(TASK GOAL):
The response must consist of the lines from the one holding "IC1 pin PB2: N001 -> N008" through the final line of the entries, given again exactly and without any pictures.

(RECORDS SUPPLIED):

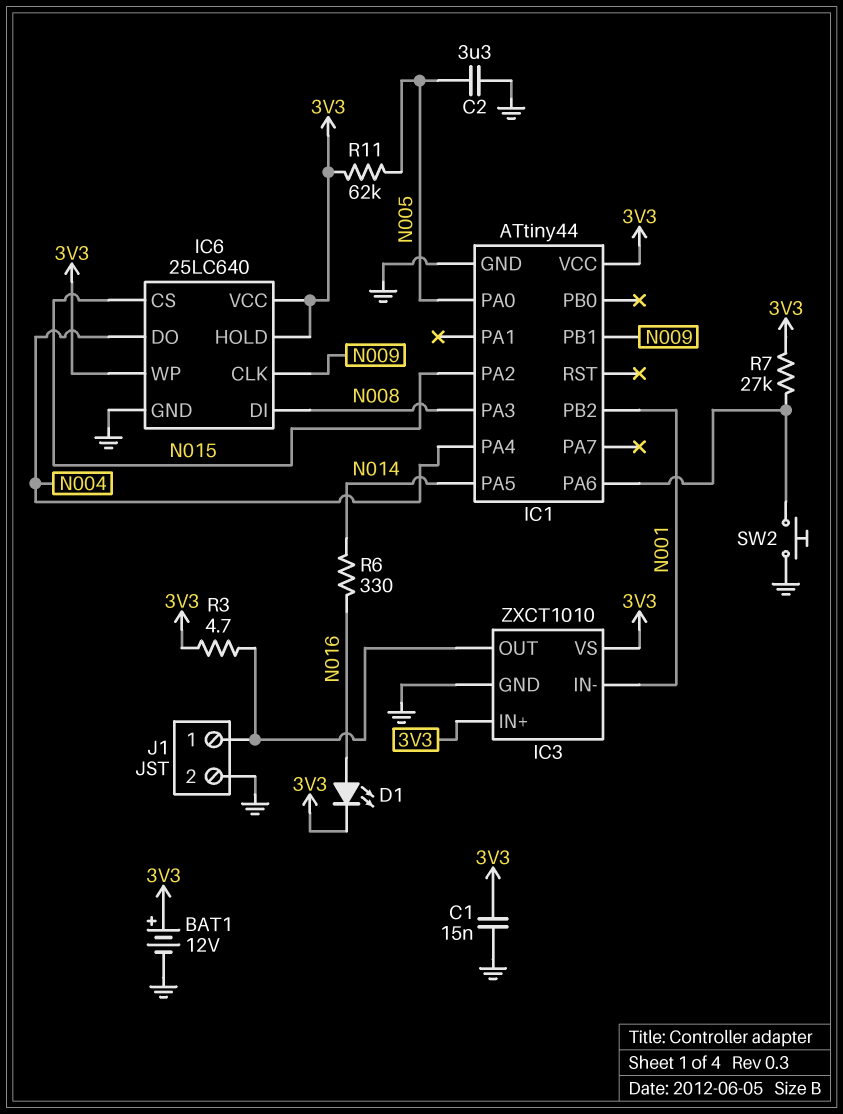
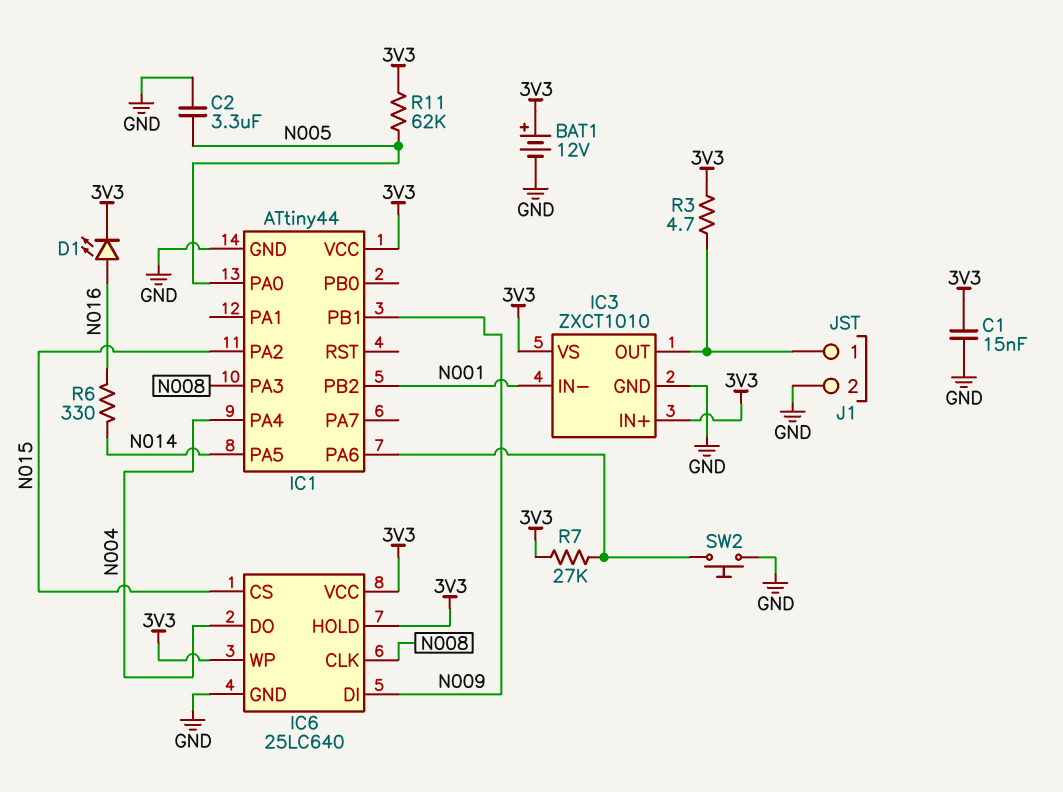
IC6 pin CLK: N009 -> N008
IC6 pin DI: N008 -> N009

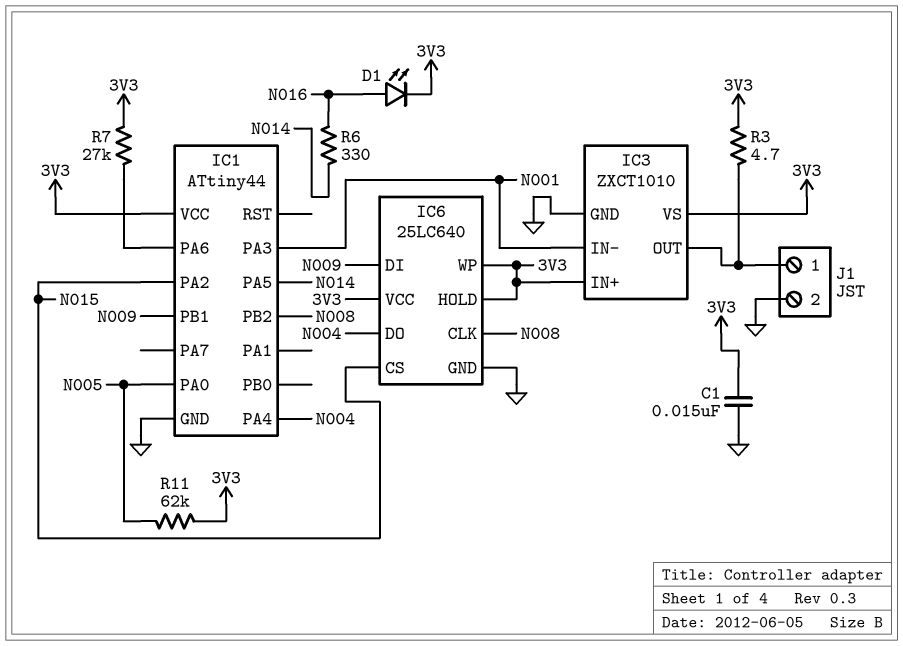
BAT1: 12V (plus 3V3, minus GND) -> none
C2: 3.3uF (GND, N005) -> none
IC1 pin PA3: N008 -> N001
IC1 pin PB2: N001 -> N008
SW2: button (GND, IC1/PA6) -> none

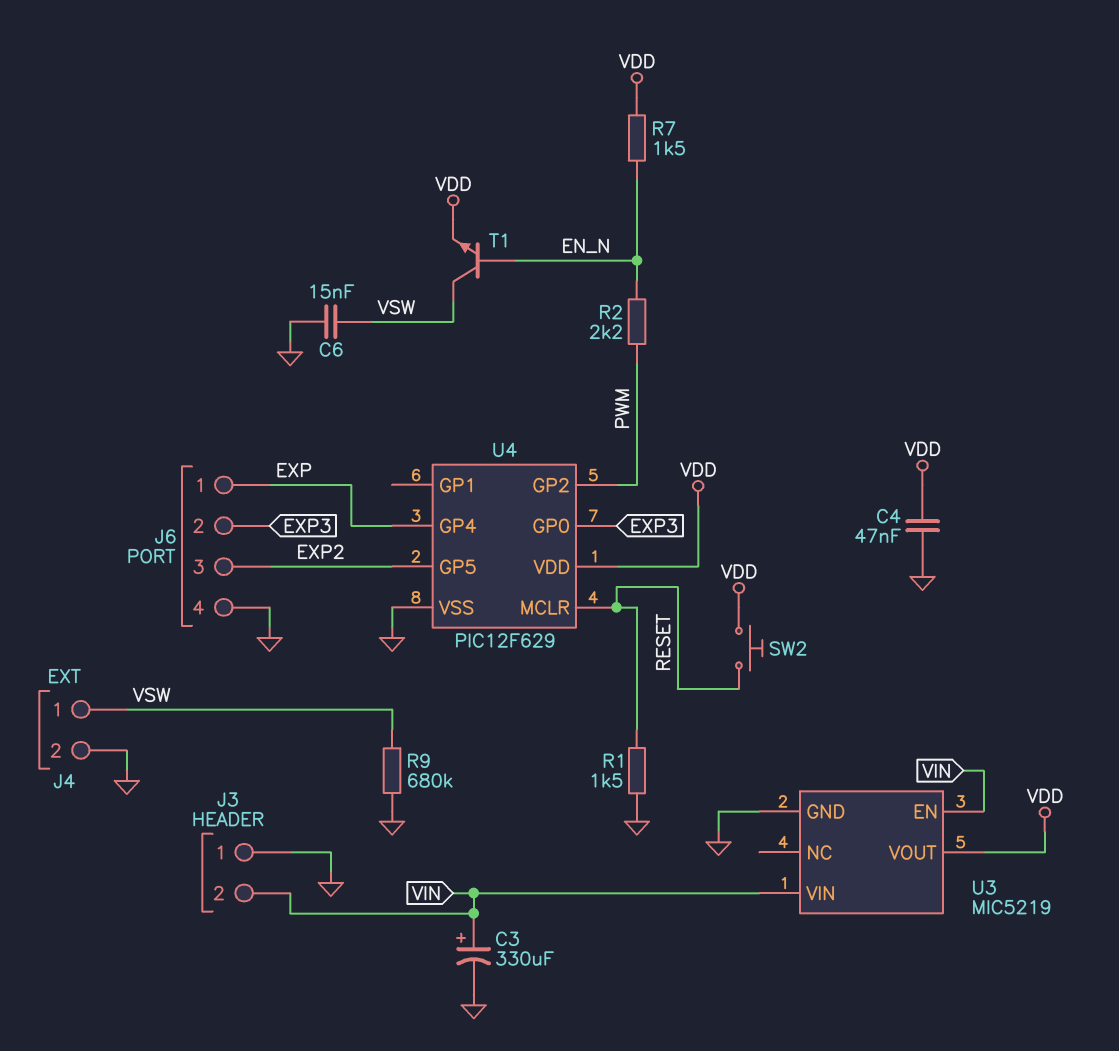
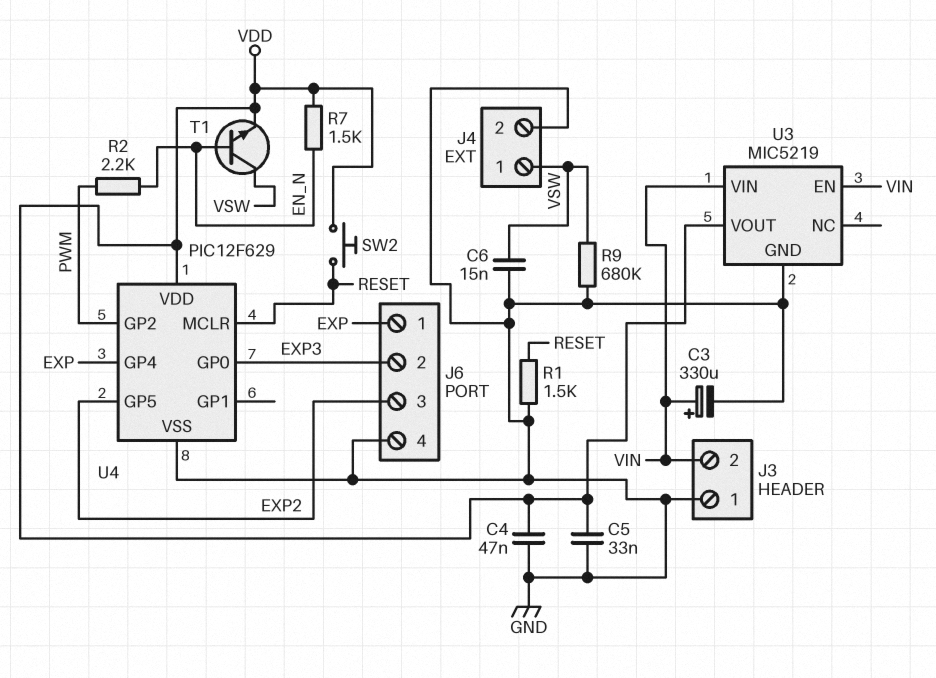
C5: none -> 33nF (GND, VDD)

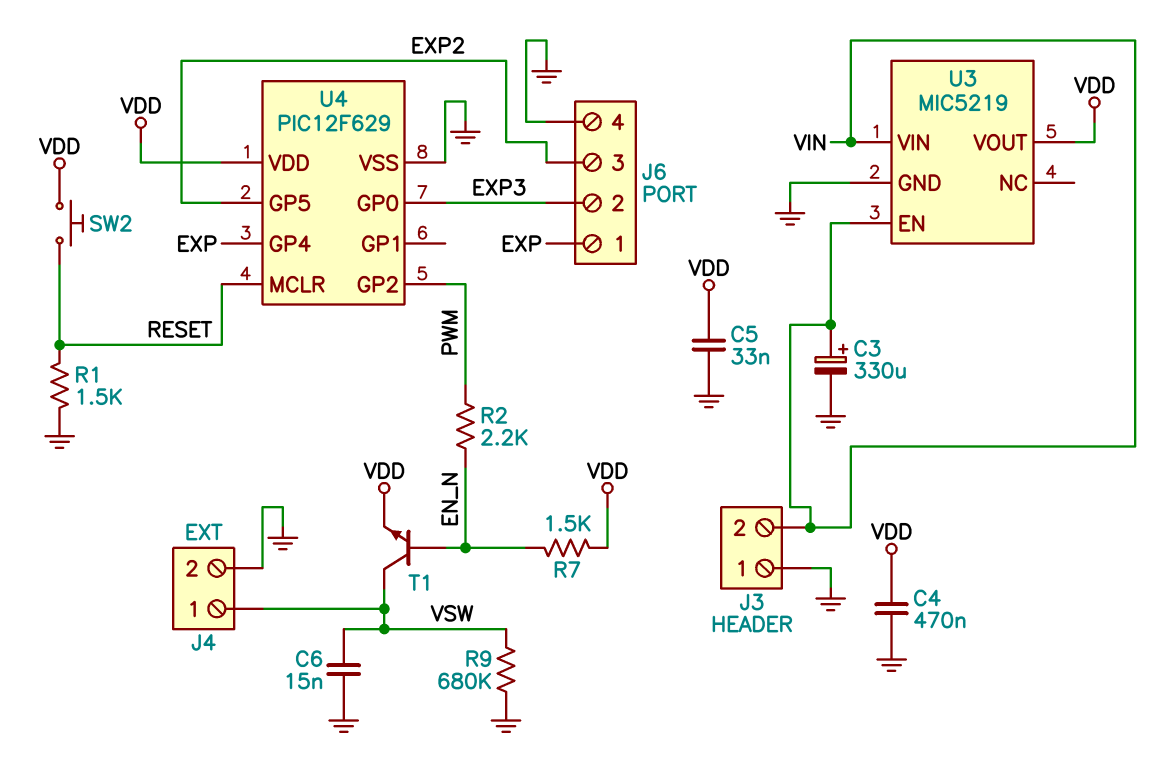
C4: 47nF (GND, VDD) -> 470nF (GND, VDD)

(YOUR SOLUTION):
IC1 pin PB2: N001 -> N008
SW2: button (GND, IC1/PA6) -> none

C5: none -> 33nF (GND, VDD)

C4: 47nF (GND, VDD) -> 470nF (GND, VDD)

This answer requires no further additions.